Update the listing below by substituting "maroon arrow" for every occurrence of "red arrow", and leave all other text unchanged.

[Stored data]
######

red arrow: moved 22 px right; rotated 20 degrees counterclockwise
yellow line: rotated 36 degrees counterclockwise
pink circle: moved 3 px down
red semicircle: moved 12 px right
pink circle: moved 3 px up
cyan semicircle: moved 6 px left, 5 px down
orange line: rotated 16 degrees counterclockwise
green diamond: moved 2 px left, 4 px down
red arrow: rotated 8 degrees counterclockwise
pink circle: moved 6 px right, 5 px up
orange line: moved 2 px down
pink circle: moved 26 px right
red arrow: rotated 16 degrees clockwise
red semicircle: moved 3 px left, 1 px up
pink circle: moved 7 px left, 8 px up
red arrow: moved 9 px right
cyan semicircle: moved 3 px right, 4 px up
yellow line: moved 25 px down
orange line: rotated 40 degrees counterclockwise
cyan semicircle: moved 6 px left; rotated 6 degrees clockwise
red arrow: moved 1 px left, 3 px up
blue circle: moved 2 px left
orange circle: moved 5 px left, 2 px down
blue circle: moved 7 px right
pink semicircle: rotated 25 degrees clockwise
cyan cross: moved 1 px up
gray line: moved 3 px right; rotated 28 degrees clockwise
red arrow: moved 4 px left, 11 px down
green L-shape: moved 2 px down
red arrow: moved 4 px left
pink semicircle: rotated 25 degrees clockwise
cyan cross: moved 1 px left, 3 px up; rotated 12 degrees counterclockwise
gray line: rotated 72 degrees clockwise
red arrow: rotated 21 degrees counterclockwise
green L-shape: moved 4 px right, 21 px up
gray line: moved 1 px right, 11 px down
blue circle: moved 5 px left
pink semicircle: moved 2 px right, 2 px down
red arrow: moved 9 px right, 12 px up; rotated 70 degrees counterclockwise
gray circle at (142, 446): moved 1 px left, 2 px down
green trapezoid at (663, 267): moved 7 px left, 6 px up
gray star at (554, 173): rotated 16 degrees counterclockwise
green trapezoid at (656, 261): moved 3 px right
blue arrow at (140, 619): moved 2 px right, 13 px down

######

▸ **Problem solution**
maroon arrow: moved 22 px right; rotated 20 degrees counterclockwise
yellow line: rotated 36 degrees counterclockwise
pink circle: moved 3 px down
red semicircle: moved 12 px right
pink circle: moved 3 px up
cyan semicircle: moved 6 px left, 5 px down
orange line: rotated 16 degrees counterclockwise
green diamond: moved 2 px left, 4 px down
maroon arrow: rotated 8 degrees counterclockwise
pink circle: moved 6 px right, 5 px up
orange line: moved 2 px down
pink circle: moved 26 px right
maroon arrow: rotated 16 degrees clockwise
red semicircle: moved 3 px left, 1 px up
pink circle: moved 7 px left, 8 px up
maroon arrow: moved 9 px right
cyan semicircle: moved 3 px right, 4 px up
yellow line: moved 25 px down
orange line: rotated 40 degrees counterclockwise
cyan semicircle: moved 6 px left; rotated 6 degrees clockwise
maroon arrow: moved 1 px left, 3 px up
blue circle: moved 2 px left
orange circle: moved 5 px left, 2 px down
blue circle: moved 7 px right
pink semicircle: rotated 25 degrees clockwise
cyan cross: moved 1 px up
gray line: moved 3 px right; rotated 28 degrees clockwise
maroon arrow: moved 4 px left, 11 px down
green L-shape: moved 2 px down
maroon arrow: moved 4 px left
pink semicircle: rotated 25 degrees clockwise
cyan cross: moved 1 px left, 3 px up; rotated 12 degrees counterclockwise
gray line: rotated 72 degrees clockwise
maroon arrow: rotated 21 degrees counterclockwise
green L-shape: moved 4 px right, 21 px up
gray line: moved 1 px right, 11 px down
blue circle: moved 5 px left
pink semicircle: moved 2 px right, 2 px down
maroon arrow: moved 9 px right, 12 px up; rotated 70 degrees counterclockwise
gray circle at (142, 446): moved 1 px left, 2 px down
green trapezoid at (663, 267): moved 7 px left, 6 px up
gray star at (554, 173): rotated 16 degrees counterclockwise
green trapezoid at (656, 261): moved 3 px right
blue arrow at (140, 619): moved 2 px right, 13 px down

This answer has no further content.